#### WHAT TO WORK ON
Starting at the line with "(284, 293) = (622, 476): none" and going on through the line with "(754, 147) = (277, 263): none", reproduce each line in the records below exactly and nothing more.

#### RECORDS
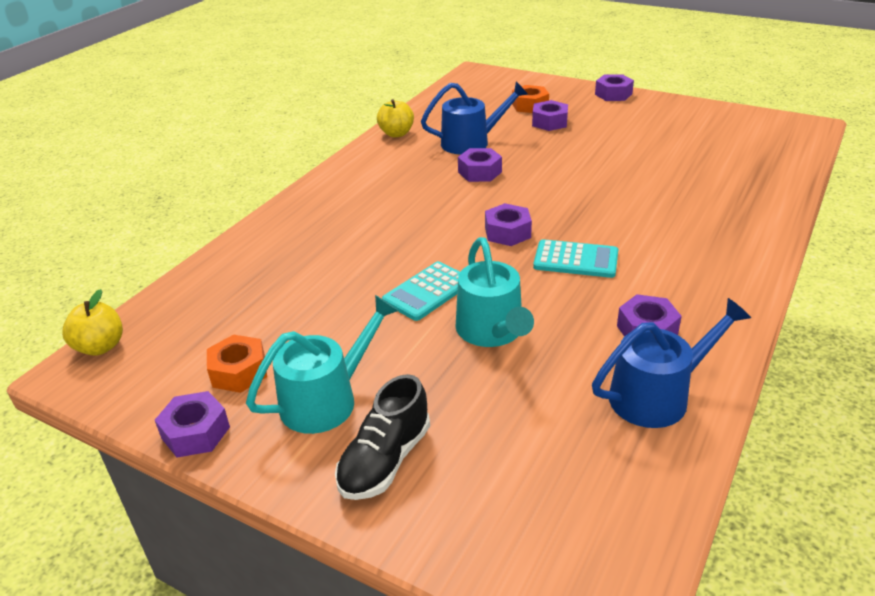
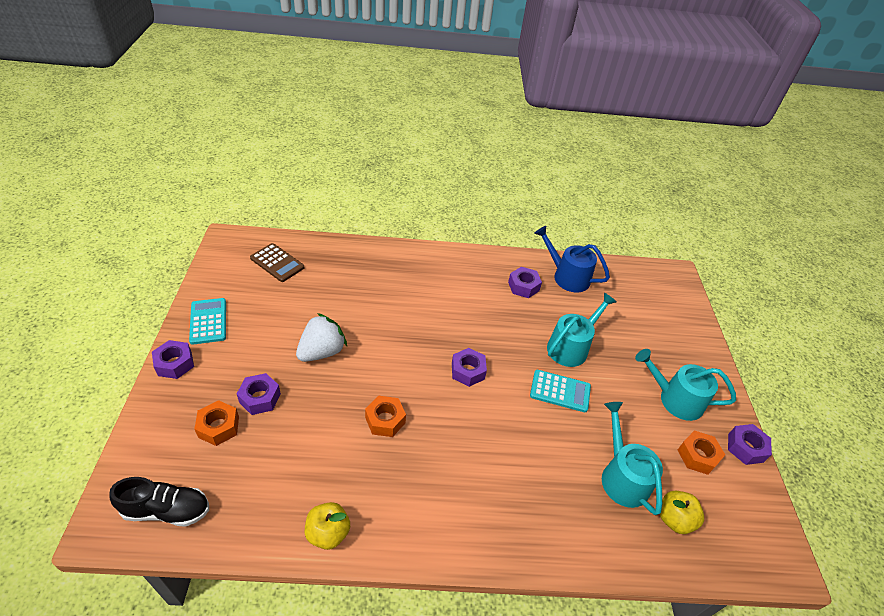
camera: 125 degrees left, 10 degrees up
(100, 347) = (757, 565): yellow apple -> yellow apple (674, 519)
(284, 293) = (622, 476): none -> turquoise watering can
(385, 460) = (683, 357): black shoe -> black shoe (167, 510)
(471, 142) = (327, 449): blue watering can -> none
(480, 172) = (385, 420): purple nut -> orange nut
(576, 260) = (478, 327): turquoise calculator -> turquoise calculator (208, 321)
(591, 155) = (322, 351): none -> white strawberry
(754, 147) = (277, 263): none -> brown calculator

...

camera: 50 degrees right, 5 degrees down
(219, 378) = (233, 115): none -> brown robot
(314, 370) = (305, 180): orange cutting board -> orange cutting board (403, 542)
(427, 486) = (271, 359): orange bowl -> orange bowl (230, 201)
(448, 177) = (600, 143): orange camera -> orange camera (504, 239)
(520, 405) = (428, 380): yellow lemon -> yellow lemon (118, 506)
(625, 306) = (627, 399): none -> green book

#### RESPONSE BELOW
(284, 293) = (622, 476): none -> turquoise watering can
(385, 460) = (683, 357): black shoe -> black shoe (167, 510)
(471, 142) = (327, 449): blue watering can -> none
(480, 172) = (385, 420): purple nut -> orange nut
(576, 260) = (478, 327): turquoise calculator -> turquoise calculator (208, 321)
(591, 155) = (322, 351): none -> white strawberry
(754, 147) = (277, 263): none -> brown calculator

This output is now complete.